BEGIN Data excerpt

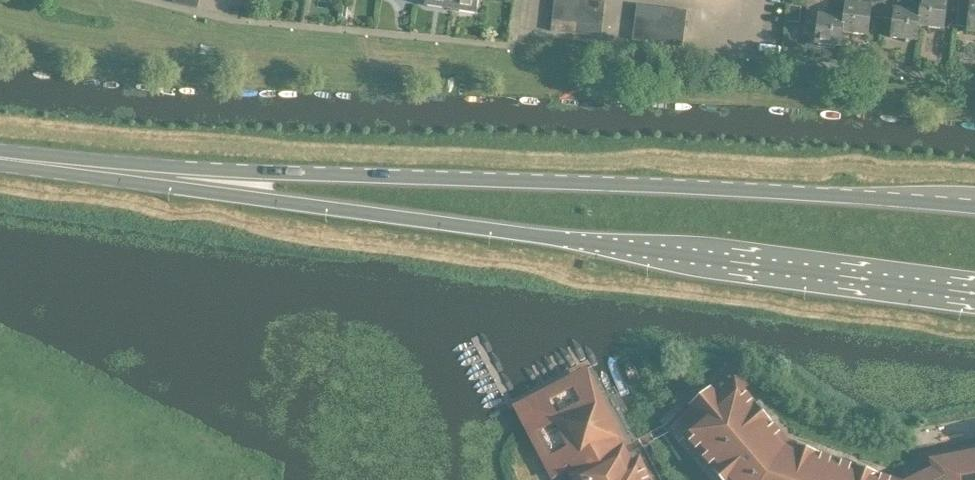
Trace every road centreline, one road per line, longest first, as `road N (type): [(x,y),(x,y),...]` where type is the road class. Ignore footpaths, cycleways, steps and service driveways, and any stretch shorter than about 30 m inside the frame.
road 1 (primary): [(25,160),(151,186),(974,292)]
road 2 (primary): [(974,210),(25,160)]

END Data excerpt

[Goal of the exercise] Print the data above in full and exactly as it appears, skipping the pictures.

[Exercise response]
Trace every road centreline, one road per line, longest first, as `road N (type): [(x,y),(x,y),...]` where type is the road class. Ignore footpaths, cycleways, steps and service driveways, and any stretch shorter than about 30 m inside the frame.
road 1 (primary): [(25,160),(151,186),(974,292)]
road 2 (primary): [(974,210),(25,160)]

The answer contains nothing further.